▶ [About this task]
If pictures appear among the lines below, leave them out while you return exactly the lines from the one with "AUDIO1 pin RX: 8 -> 3" through the one with "TFT pin RES: 15 -> TX".

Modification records
▽

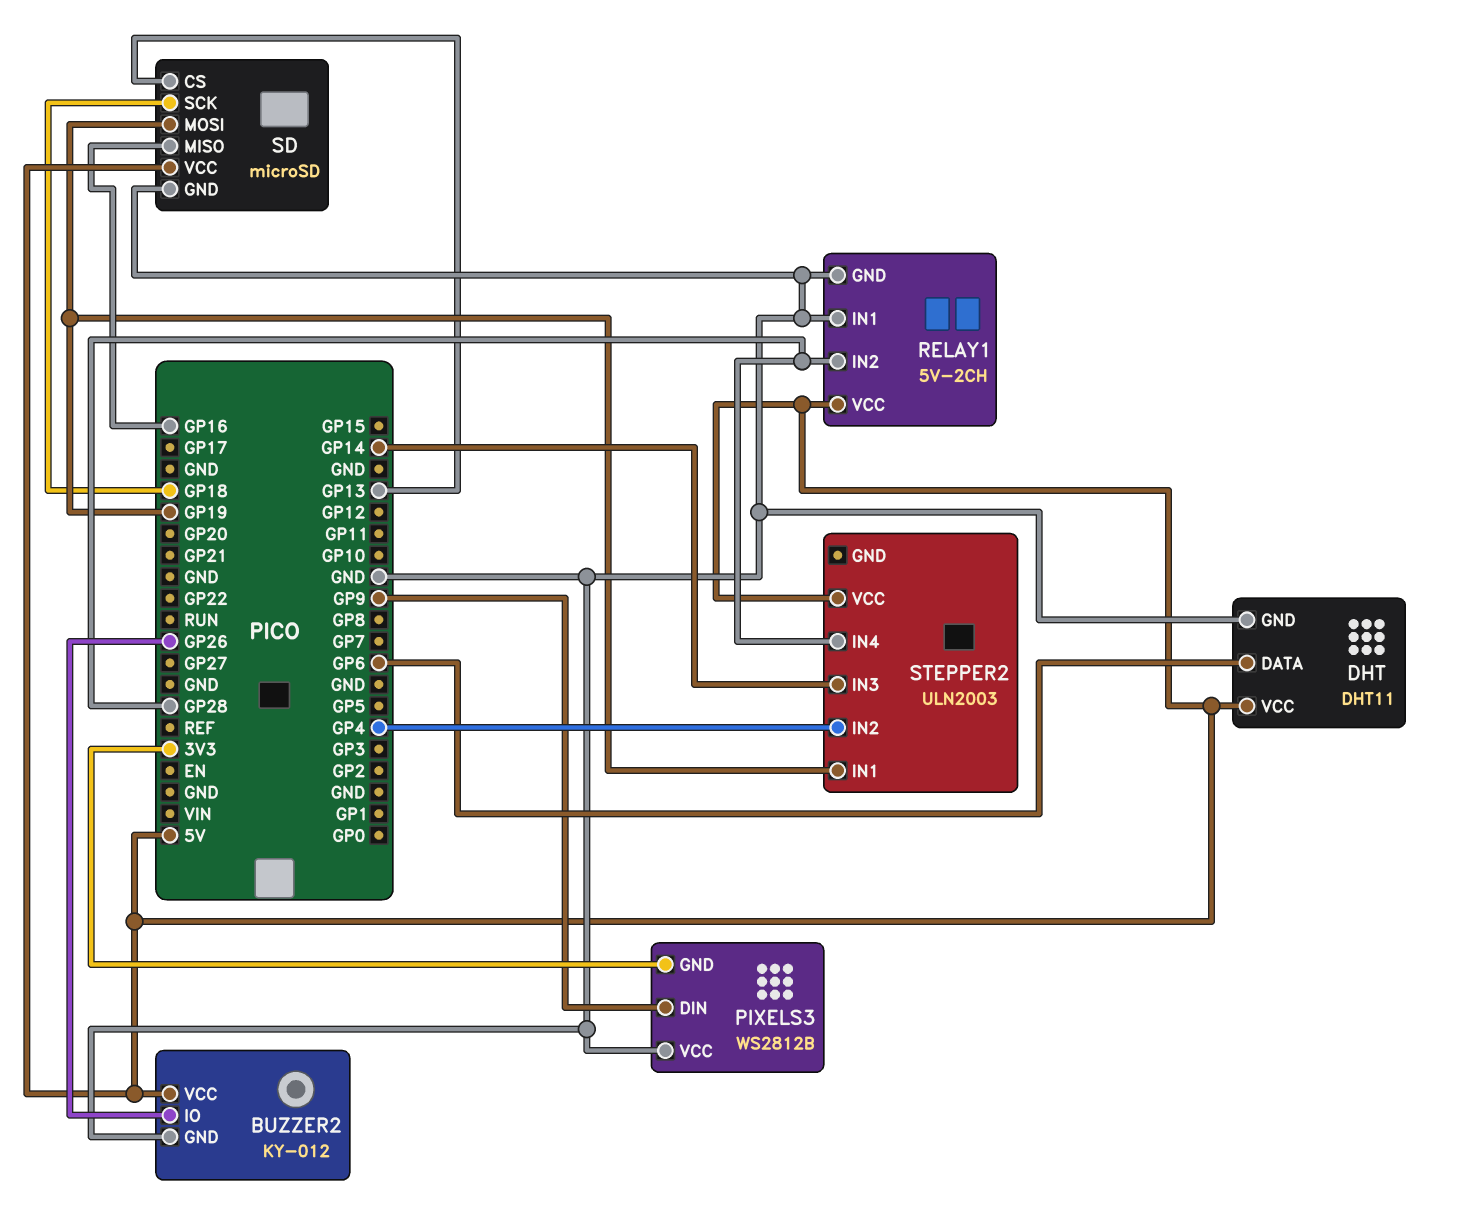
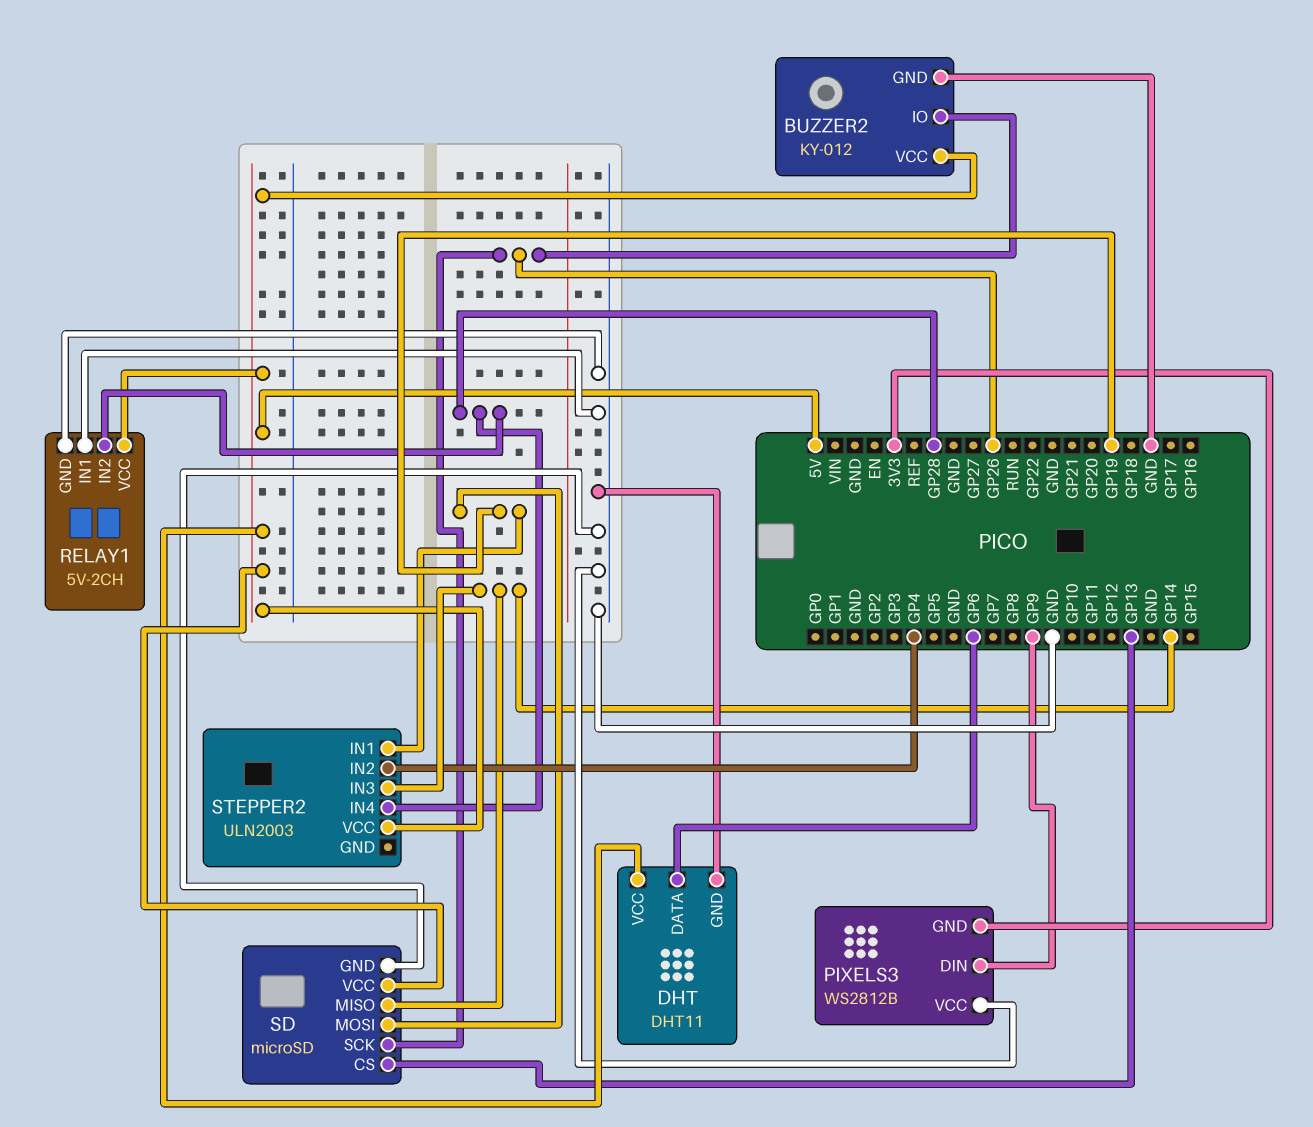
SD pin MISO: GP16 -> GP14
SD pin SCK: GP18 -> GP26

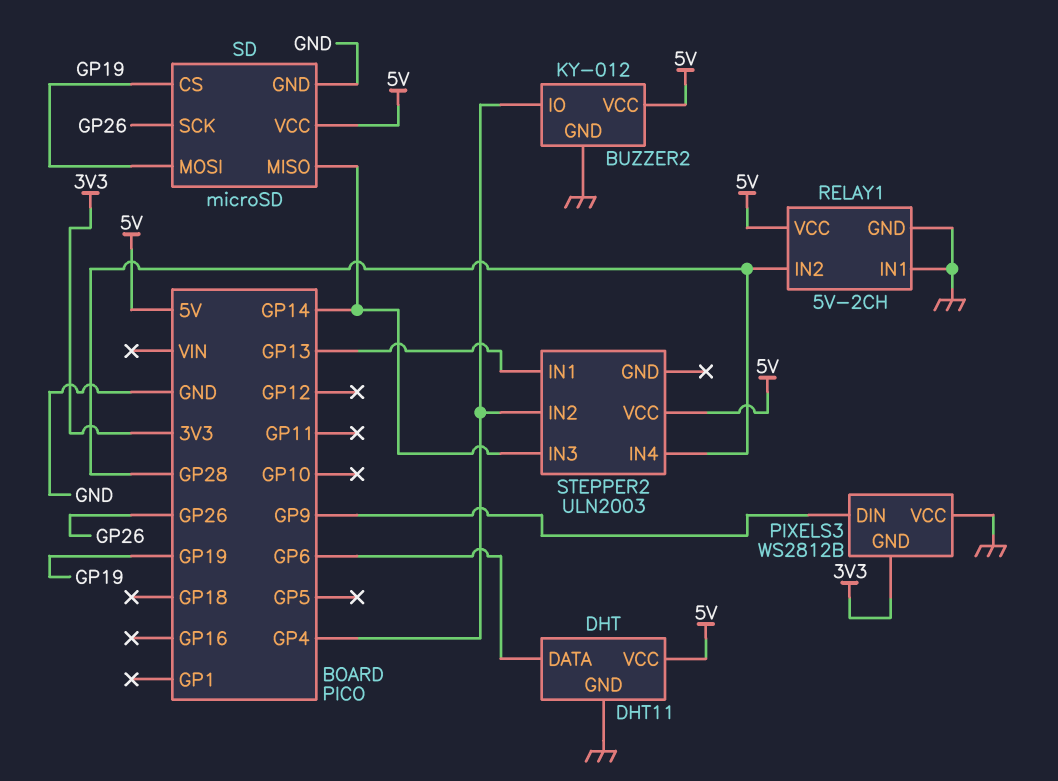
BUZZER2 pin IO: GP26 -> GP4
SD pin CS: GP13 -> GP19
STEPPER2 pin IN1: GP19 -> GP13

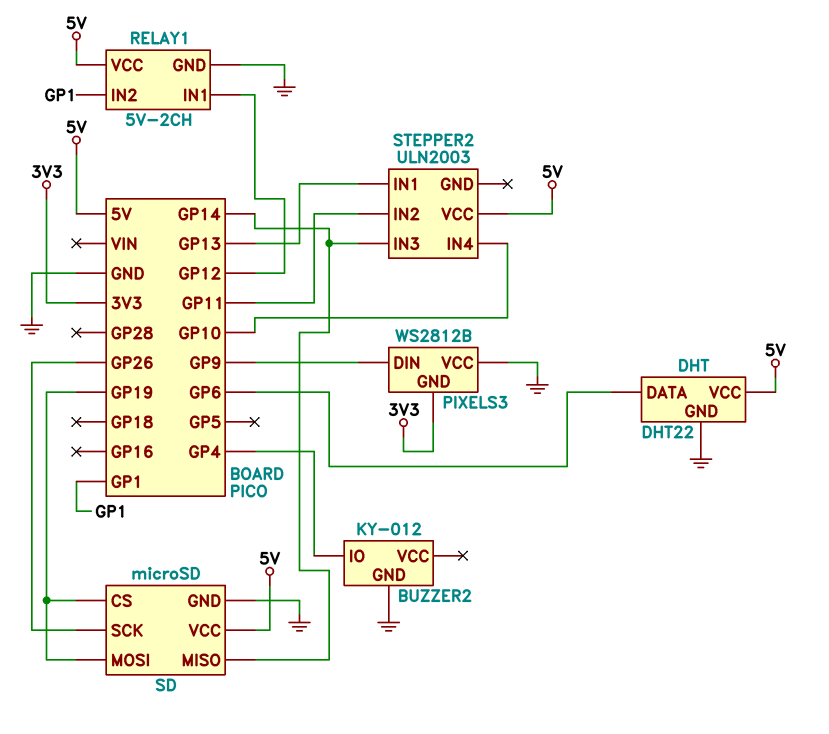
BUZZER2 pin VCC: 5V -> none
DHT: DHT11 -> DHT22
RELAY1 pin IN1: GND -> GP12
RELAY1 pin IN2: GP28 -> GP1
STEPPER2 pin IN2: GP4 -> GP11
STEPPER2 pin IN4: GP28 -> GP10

△
▽

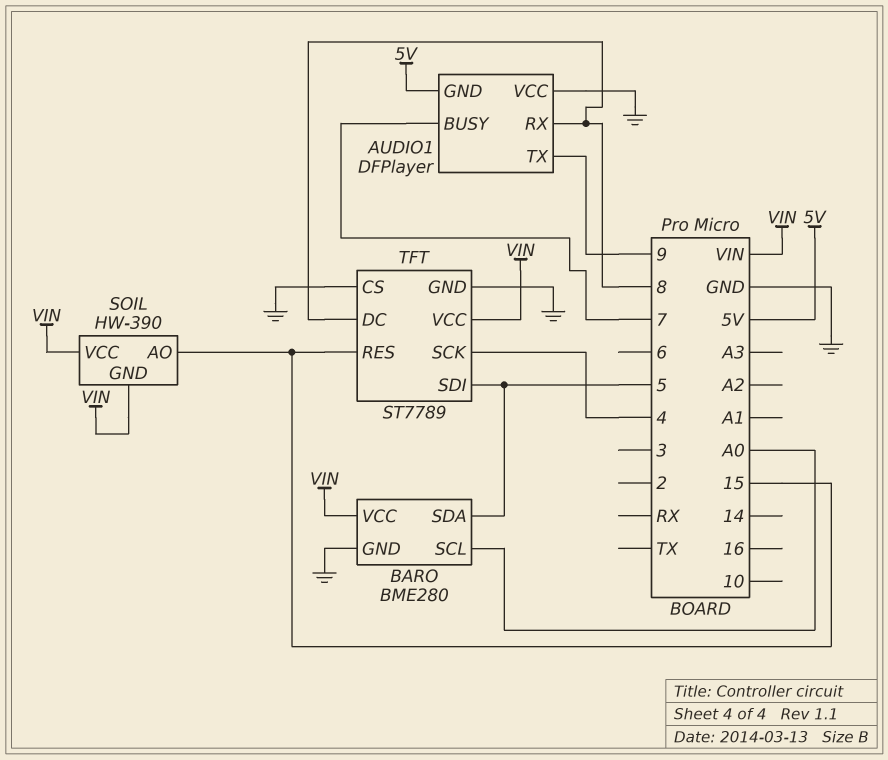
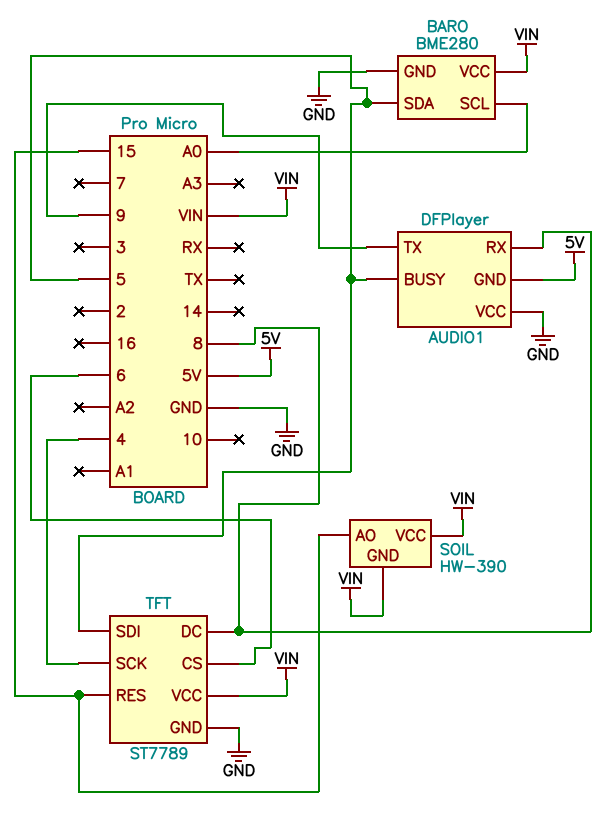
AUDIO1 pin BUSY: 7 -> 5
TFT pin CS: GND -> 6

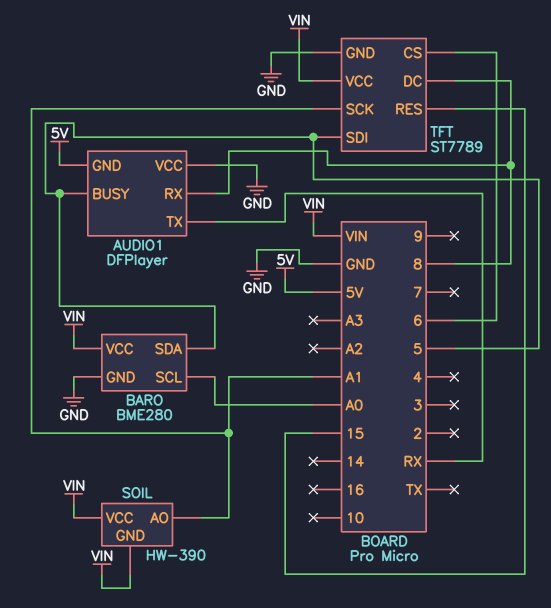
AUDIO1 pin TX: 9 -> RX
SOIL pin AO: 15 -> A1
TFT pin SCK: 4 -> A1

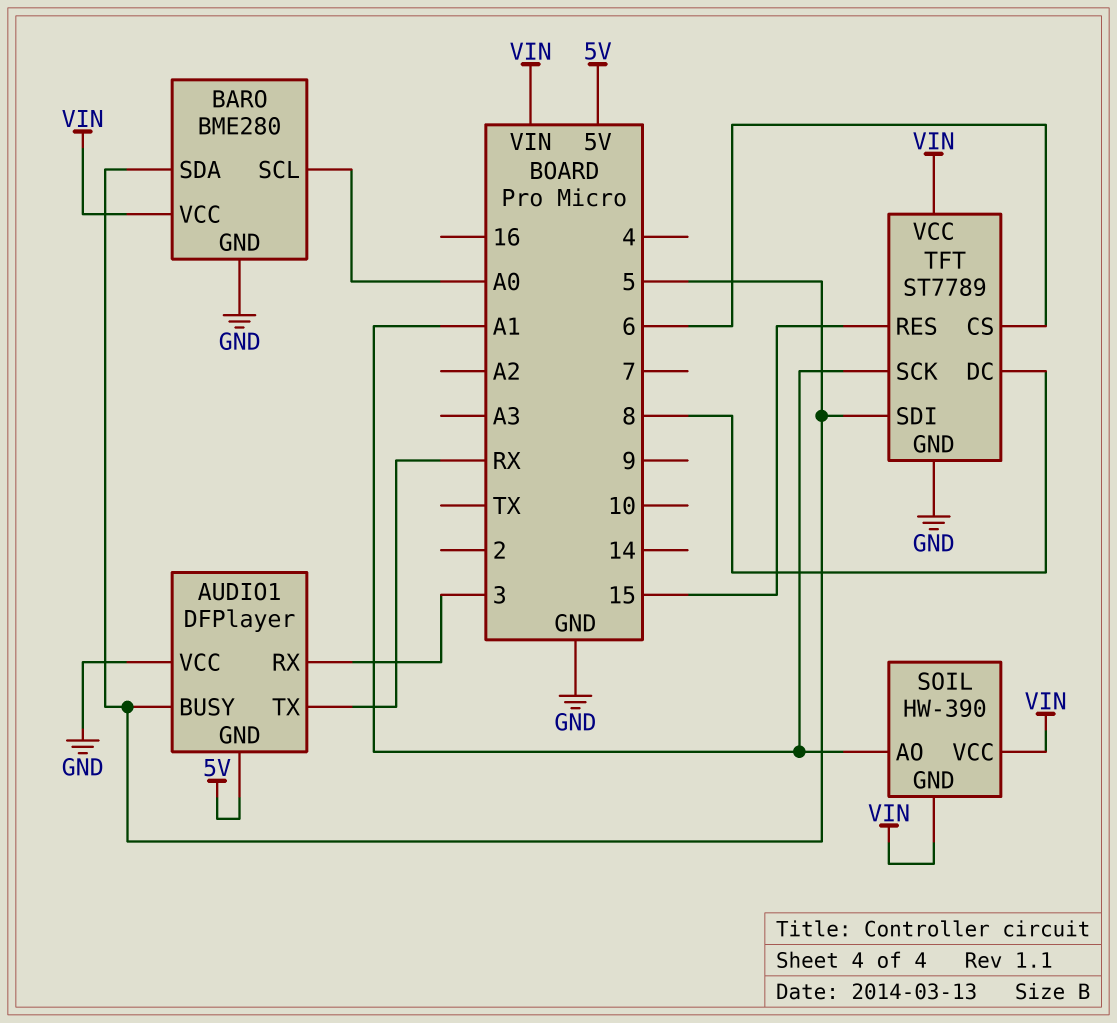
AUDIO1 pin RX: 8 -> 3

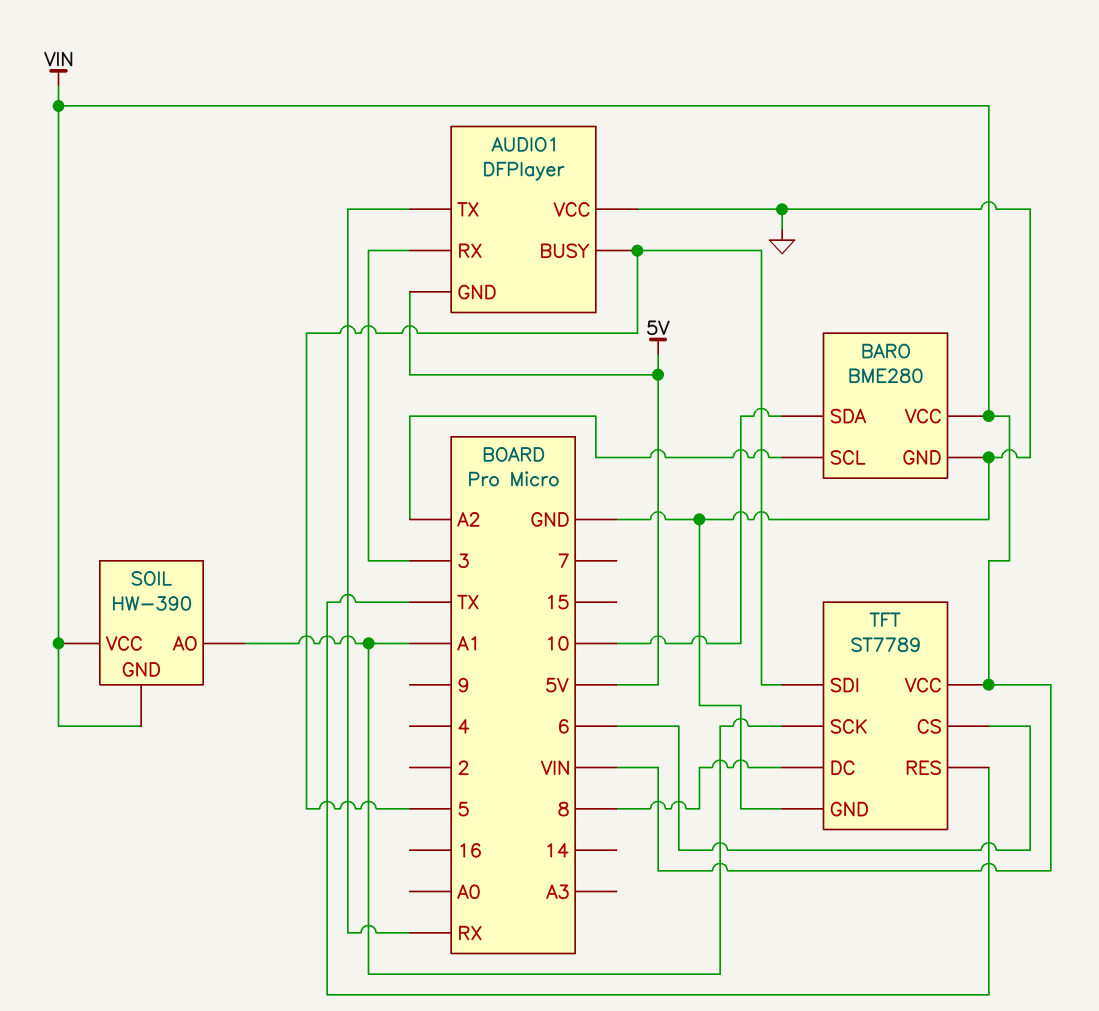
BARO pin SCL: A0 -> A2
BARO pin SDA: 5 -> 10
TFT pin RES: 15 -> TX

△

▶ [Result of this exercise]
AUDIO1 pin RX: 8 -> 3

BARO pin SCL: A0 -> A2
BARO pin SDA: 5 -> 10
TFT pin RES: 15 -> TX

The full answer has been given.